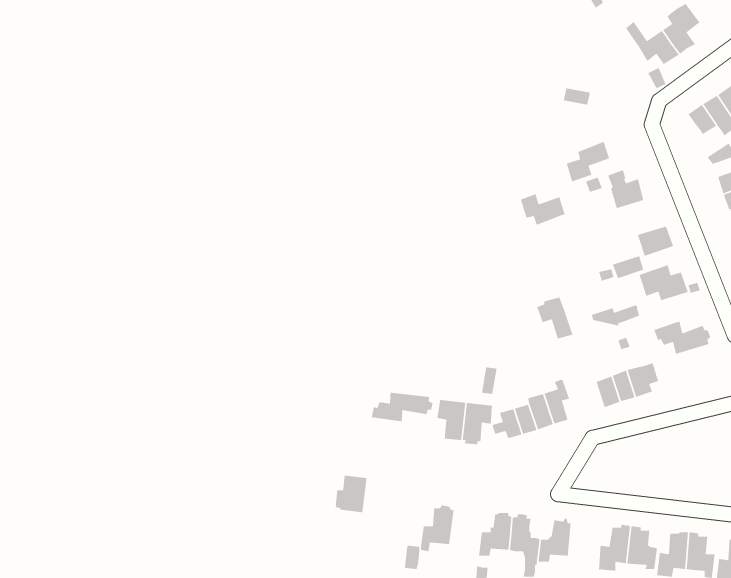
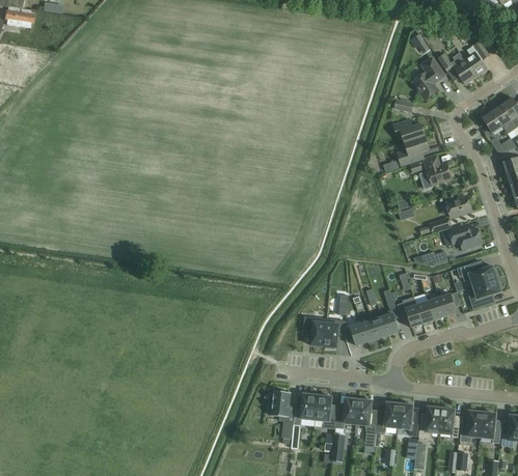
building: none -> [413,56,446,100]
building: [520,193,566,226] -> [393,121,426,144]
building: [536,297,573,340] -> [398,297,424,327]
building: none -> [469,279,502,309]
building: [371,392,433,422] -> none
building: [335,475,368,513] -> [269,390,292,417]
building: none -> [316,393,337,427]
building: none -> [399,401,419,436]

• • • • •

Except for the pictures, the whole listing above should be transcribed exactly.

building: none -> [413,56,446,100]
building: [520,193,566,226] -> [393,121,426,144]
building: [536,297,573,340] -> [398,297,424,327]
building: none -> [469,279,502,309]
building: [371,392,433,422] -> none
building: [335,475,368,513] -> [269,390,292,417]
building: none -> [316,393,337,427]
building: none -> [399,401,419,436]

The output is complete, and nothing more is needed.